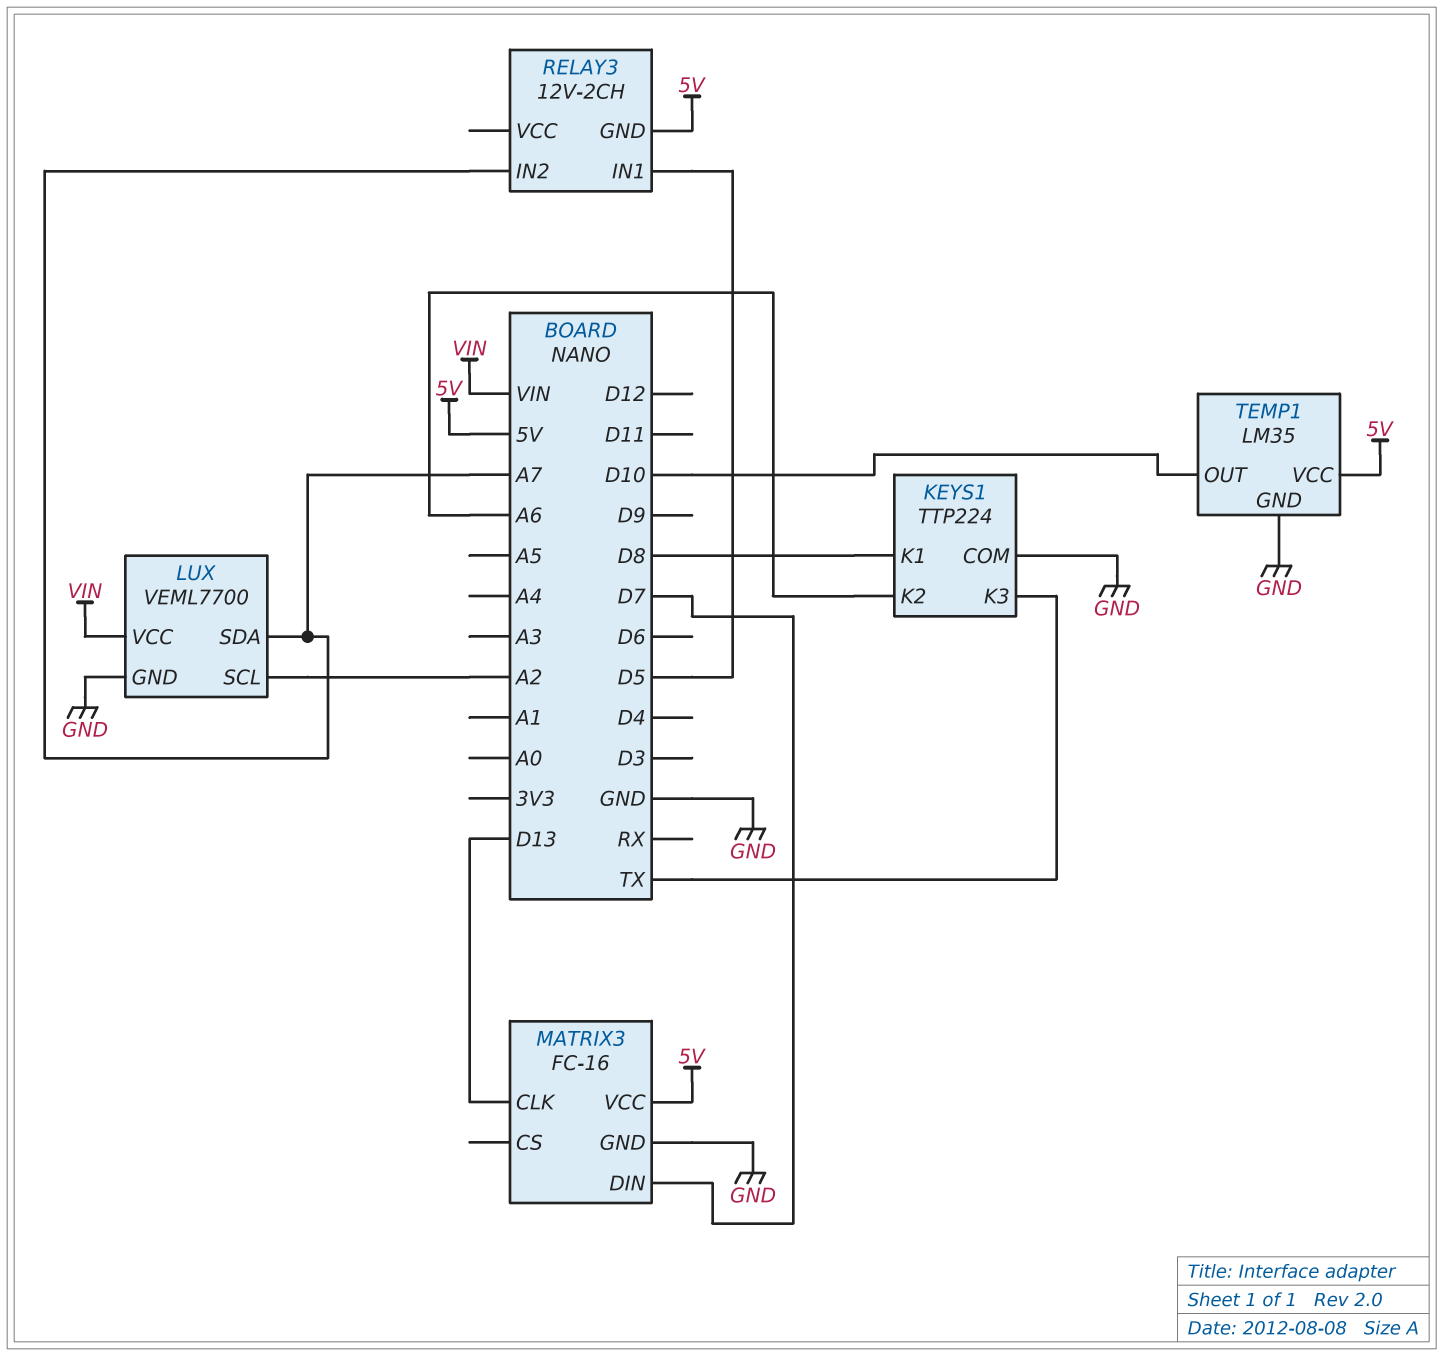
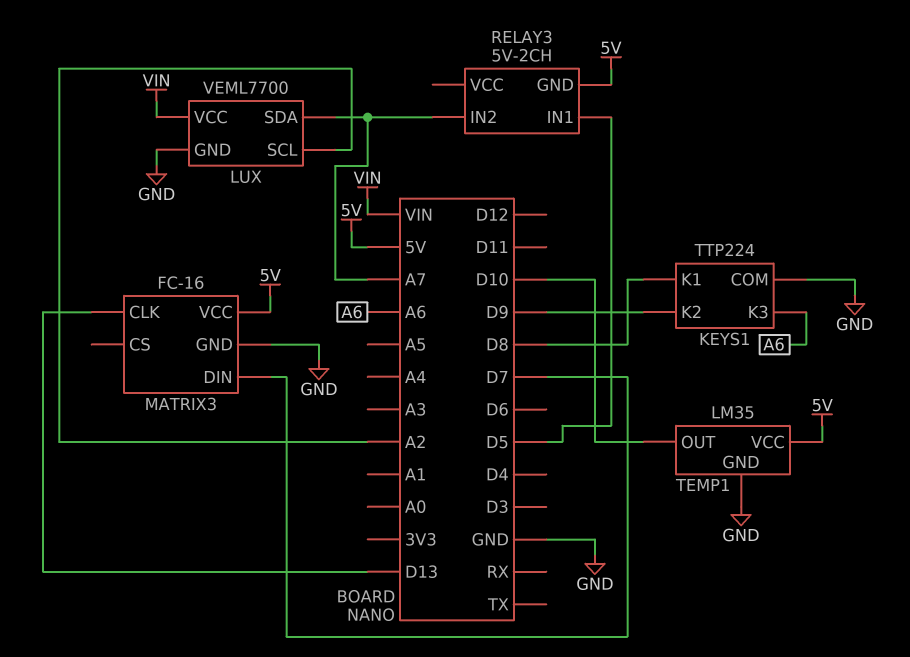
KEYS1 pin K2: A6 -> D9
KEYS1 pin K3: TX -> A6
RELAY3: 12V-2CH -> 5V-2CH

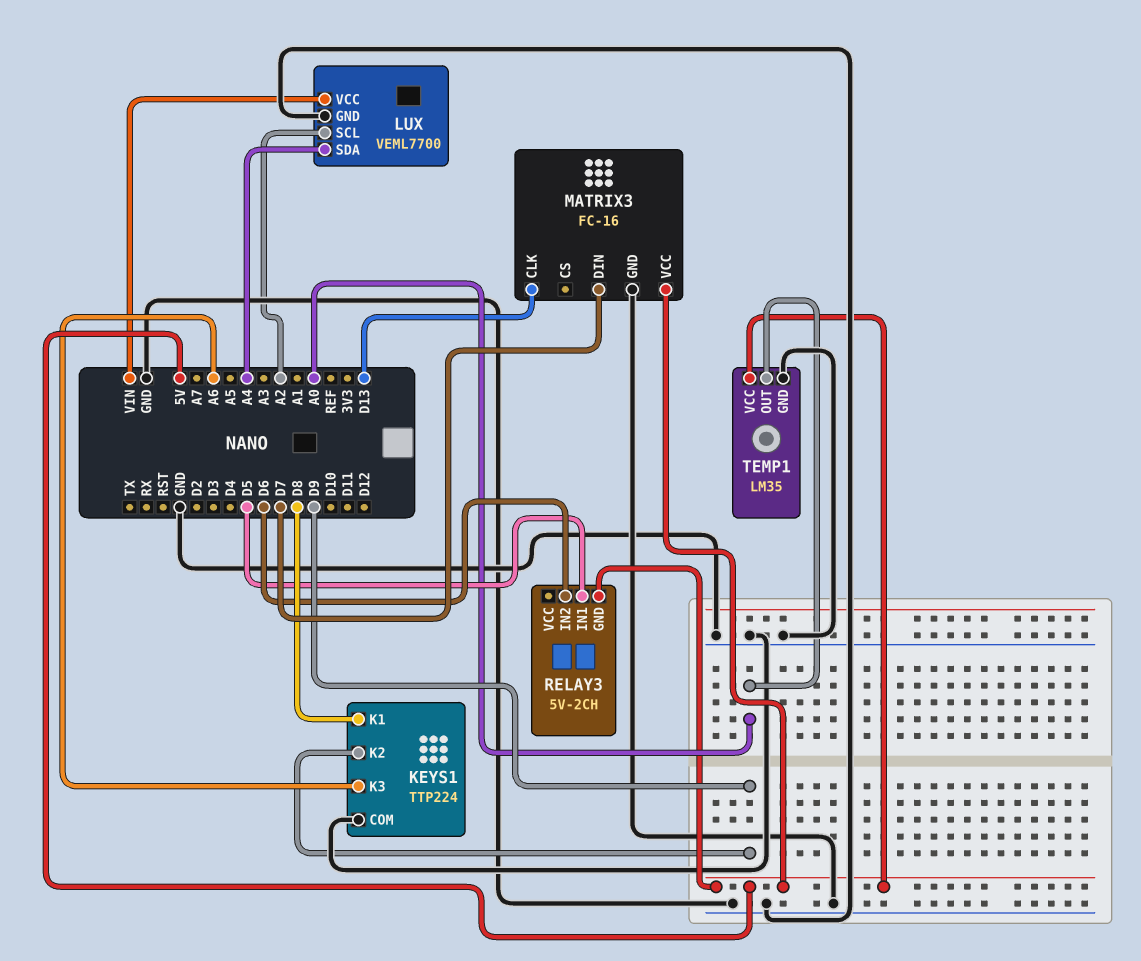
LUX pin SDA: A7 -> A4
RELAY3 pin IN2: A7 -> D6
TEMP1 pin OUT: D10 -> A0

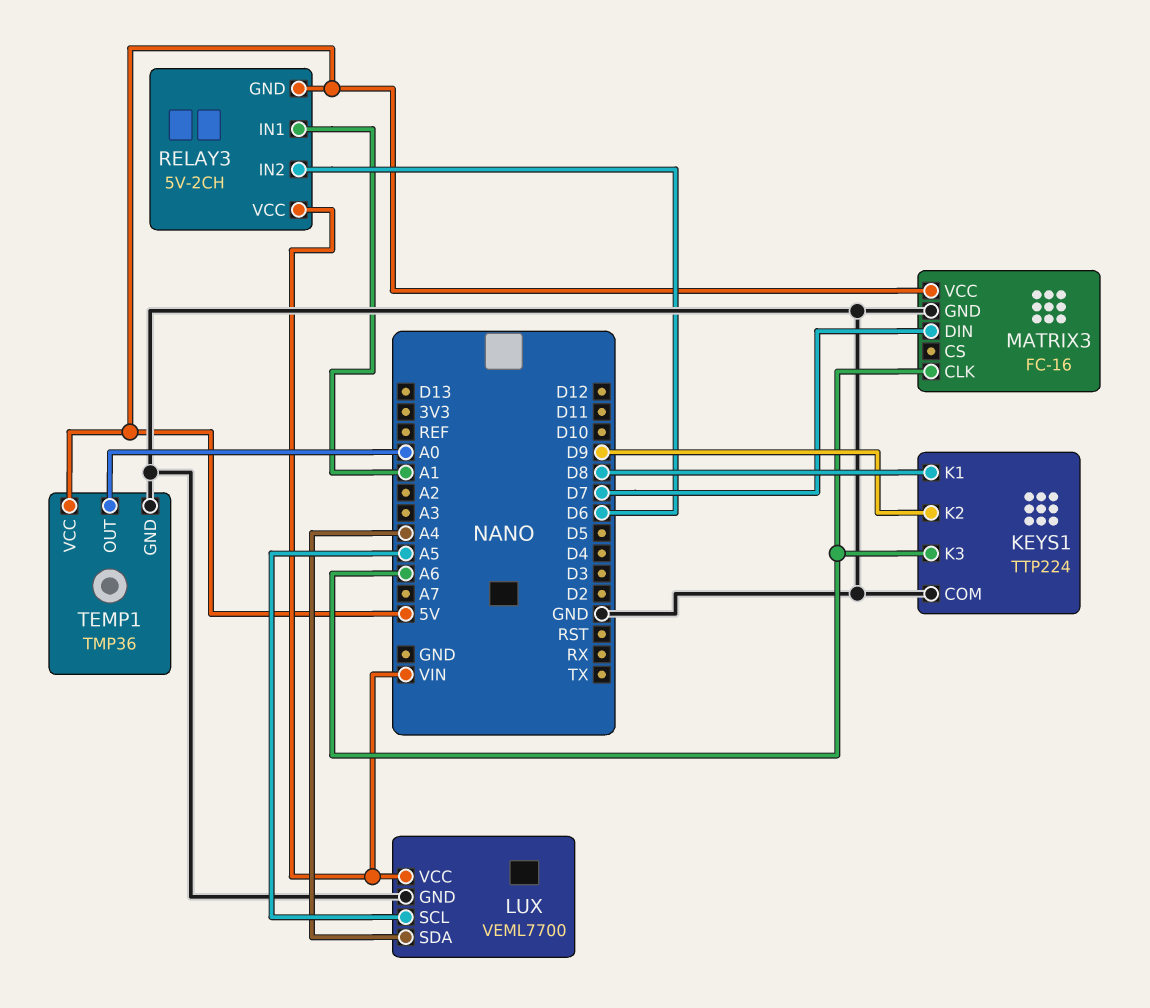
LUX pin SCL: A2 -> A5
MATRIX3 pin CLK: D13 -> A6
RELAY3 pin IN1: D5 -> A1
RELAY3 pin VCC: none -> VIN
TEMP1: LM35 -> TMP36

+-------+

[GOAL OF THE EXERCISE]
Could you set down the records above exactly, skipping any picture?

[ANSWER TO THIS EXERCISE]
KEYS1 pin K2: A6 -> D9
KEYS1 pin K3: TX -> A6
RELAY3: 12V-2CH -> 5V-2CH

LUX pin SDA: A7 -> A4
RELAY3 pin IN2: A7 -> D6
TEMP1 pin OUT: D10 -> A0

LUX pin SCL: A2 -> A5
MATRIX3 pin CLK: D13 -> A6
RELAY3 pin IN1: D5 -> A1
RELAY3 pin VCC: none -> VIN
TEMP1: LM35 -> TMP36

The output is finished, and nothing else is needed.